**What the task asks:** There is one span to output from the data below: the lines starting at the line with "camera: 40 degrees right, 10 degrees up" and ending at the line with "grey mouse [354,209,389,246]". Output it exactly, ends included, nothing more.

**Data in this exercise:**
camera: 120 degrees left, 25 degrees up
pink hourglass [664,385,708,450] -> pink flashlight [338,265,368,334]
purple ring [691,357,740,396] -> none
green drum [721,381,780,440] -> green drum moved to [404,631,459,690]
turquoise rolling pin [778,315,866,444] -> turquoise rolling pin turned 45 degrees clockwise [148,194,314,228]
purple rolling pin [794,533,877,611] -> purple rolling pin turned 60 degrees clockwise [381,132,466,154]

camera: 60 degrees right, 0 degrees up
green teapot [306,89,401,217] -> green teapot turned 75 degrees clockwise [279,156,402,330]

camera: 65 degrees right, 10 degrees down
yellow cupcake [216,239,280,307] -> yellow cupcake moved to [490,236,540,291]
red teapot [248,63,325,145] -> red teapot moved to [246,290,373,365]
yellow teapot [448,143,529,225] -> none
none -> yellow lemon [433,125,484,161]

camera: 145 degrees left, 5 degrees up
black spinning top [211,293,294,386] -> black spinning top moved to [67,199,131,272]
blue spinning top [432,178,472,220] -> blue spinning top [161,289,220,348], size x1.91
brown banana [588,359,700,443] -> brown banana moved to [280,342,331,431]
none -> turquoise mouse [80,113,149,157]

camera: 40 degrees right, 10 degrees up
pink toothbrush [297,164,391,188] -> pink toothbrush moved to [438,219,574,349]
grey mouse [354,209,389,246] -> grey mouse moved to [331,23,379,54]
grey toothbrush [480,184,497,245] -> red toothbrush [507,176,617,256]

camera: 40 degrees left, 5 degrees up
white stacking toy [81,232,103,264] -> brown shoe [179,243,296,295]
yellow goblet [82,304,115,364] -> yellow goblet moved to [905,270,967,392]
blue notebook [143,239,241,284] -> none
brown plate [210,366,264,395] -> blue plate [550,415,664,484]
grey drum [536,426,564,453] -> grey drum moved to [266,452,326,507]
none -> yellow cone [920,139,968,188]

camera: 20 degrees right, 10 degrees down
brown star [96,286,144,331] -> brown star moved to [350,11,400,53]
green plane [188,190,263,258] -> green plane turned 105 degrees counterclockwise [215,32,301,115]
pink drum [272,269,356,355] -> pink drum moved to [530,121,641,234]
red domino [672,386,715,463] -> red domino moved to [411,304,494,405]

**Task result:**
camera: 40 degrees right, 10 degrees up
pink toothbrush [297,164,391,188] -> pink toothbrush moved to [438,219,574,349]
grey mouse [354,209,389,246] -> grey mouse moved to [331,23,379,54]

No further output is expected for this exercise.